What you need to do :: Of the records that follow, copy only the lines from the line containing "grey ring: 5 -> 4" to the line containing "turquoise car: 0 -> 1", both included, exactly as written.

**********

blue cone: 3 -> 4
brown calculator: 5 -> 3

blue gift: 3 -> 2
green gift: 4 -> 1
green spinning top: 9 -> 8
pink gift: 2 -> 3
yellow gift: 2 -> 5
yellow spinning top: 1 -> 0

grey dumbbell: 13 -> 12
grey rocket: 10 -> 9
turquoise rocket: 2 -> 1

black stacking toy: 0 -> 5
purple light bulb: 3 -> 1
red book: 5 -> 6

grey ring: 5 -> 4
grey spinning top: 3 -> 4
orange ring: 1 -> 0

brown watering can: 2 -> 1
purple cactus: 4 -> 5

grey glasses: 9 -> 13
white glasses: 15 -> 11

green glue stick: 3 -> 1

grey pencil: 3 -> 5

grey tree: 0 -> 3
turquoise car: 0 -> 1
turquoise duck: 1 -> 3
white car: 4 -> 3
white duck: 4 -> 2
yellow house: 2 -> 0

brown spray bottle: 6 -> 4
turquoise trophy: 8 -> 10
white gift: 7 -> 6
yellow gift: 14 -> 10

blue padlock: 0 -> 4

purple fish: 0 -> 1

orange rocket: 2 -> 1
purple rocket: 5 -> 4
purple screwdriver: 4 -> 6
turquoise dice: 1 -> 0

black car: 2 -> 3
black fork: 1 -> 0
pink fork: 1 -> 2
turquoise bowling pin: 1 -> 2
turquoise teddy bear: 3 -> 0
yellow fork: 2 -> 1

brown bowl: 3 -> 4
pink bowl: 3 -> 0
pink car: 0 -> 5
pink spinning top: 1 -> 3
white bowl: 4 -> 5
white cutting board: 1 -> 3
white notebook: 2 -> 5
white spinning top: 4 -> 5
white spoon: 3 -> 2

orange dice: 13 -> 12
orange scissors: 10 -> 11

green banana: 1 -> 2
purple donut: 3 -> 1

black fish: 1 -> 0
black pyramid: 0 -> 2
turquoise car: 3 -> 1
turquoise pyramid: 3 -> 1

**********

Task result ::
grey ring: 5 -> 4
grey spinning top: 3 -> 4
orange ring: 1 -> 0

brown watering can: 2 -> 1
purple cactus: 4 -> 5

grey glasses: 9 -> 13
white glasses: 15 -> 11

green glue stick: 3 -> 1

grey pencil: 3 -> 5

grey tree: 0 -> 3
turquoise car: 0 -> 1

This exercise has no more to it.